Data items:
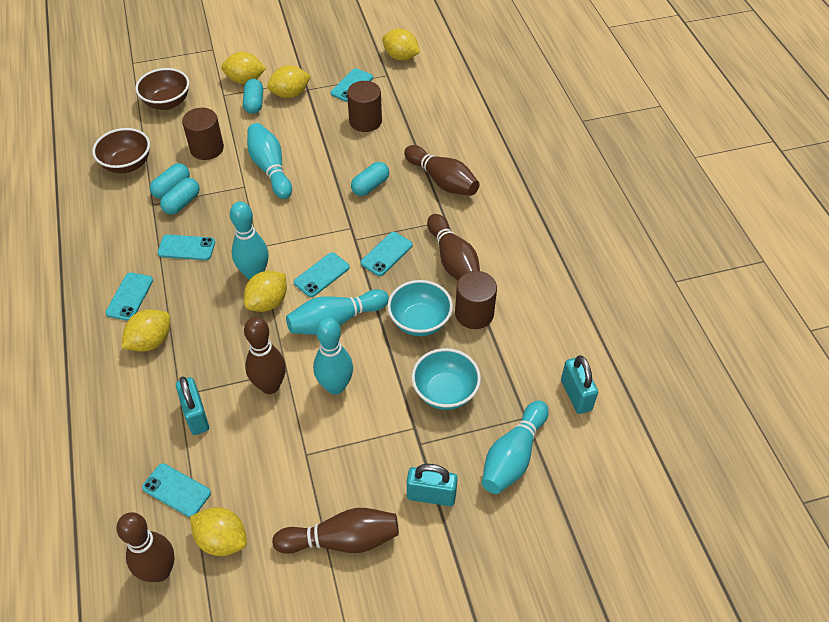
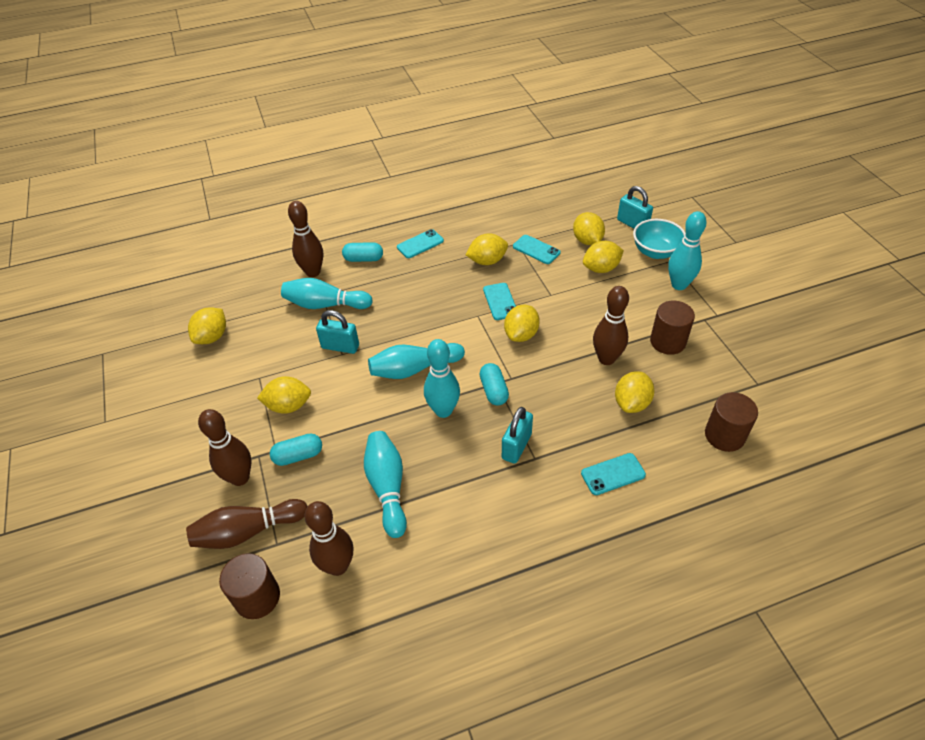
brown bowl: 2 -> 0
turquoise bowl: 2 -> 1
turquoise capsule: 4 -> 3
turquoise phone: 6 -> 4
yellow lemon: 6 -> 7

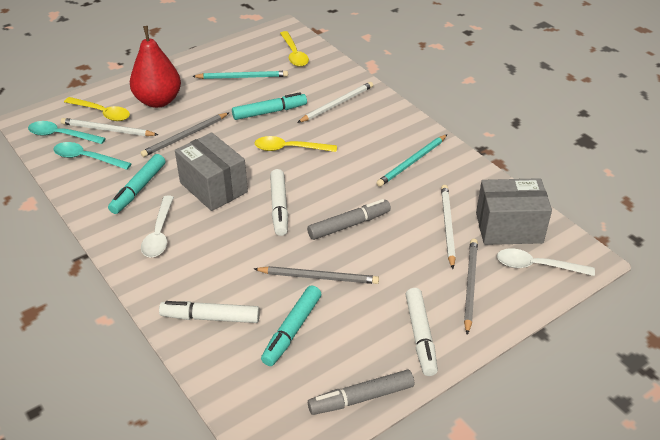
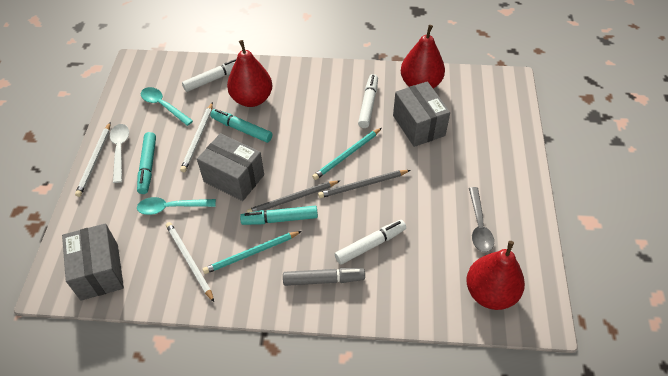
grey box: 2 -> 3
grey marker: 2 -> 1
grey pencil: 3 -> 2
grey spoon: 0 -> 1
red pear: 1 -> 3
white spoon: 2 -> 1
yellow spoon: 3 -> 0

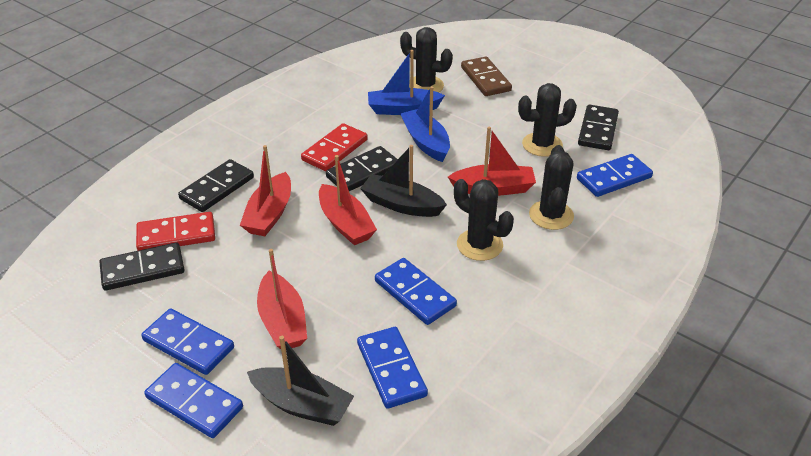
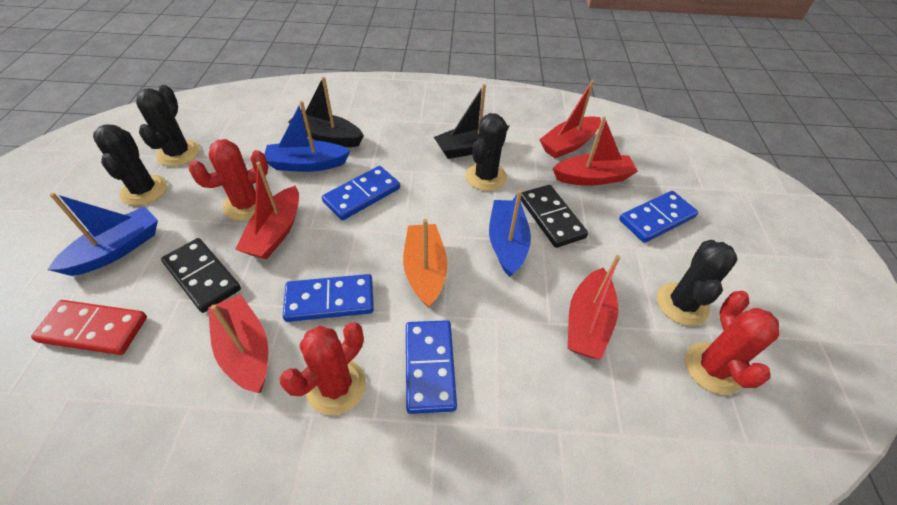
black domino: 4 -> 2
blue boat: 2 -> 3
blue domino: 5 -> 4
brown domino: 1 -> 0
orange boat: 0 -> 1
red boat: 4 -> 5
red cactus: 0 -> 3
red domino: 2 -> 1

* [TASK REQUIREMENTS]: Using the records above, please repeat the line with "brown domino: 1 -> 0" and every line after it exactly, and give no other text.

* [TASK RESPONSE]:
brown domino: 1 -> 0
orange boat: 0 -> 1
red boat: 4 -> 5
red cactus: 0 -> 3
red domino: 2 -> 1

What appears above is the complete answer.